=== WHAT TO DO ===
Every line with the string "pink" in it belongs in your answer, so copy them all from the data.

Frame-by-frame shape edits
----

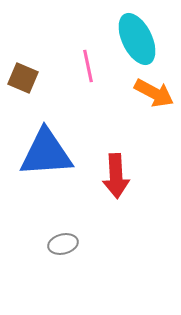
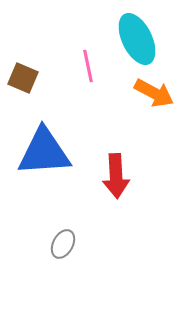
blue triangle: moved 2 px left, 1 px up
gray ellipse: rotated 48 degrees counterclockwise
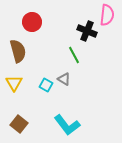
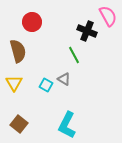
pink semicircle: moved 1 px right, 1 px down; rotated 35 degrees counterclockwise
cyan L-shape: rotated 64 degrees clockwise
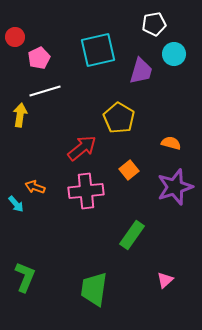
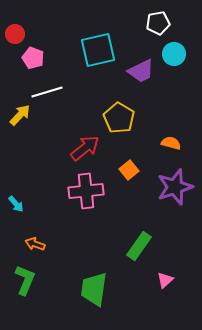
white pentagon: moved 4 px right, 1 px up
red circle: moved 3 px up
pink pentagon: moved 6 px left; rotated 25 degrees counterclockwise
purple trapezoid: rotated 48 degrees clockwise
white line: moved 2 px right, 1 px down
yellow arrow: rotated 35 degrees clockwise
red arrow: moved 3 px right
orange arrow: moved 57 px down
green rectangle: moved 7 px right, 11 px down
green L-shape: moved 3 px down
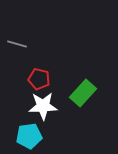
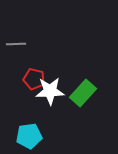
gray line: moved 1 px left; rotated 18 degrees counterclockwise
red pentagon: moved 5 px left
white star: moved 7 px right, 15 px up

----

=== ANSWER SECTION ===
pink semicircle: moved 1 px right, 1 px down; rotated 35 degrees counterclockwise
pink pentagon: moved 6 px left; rotated 25 degrees counterclockwise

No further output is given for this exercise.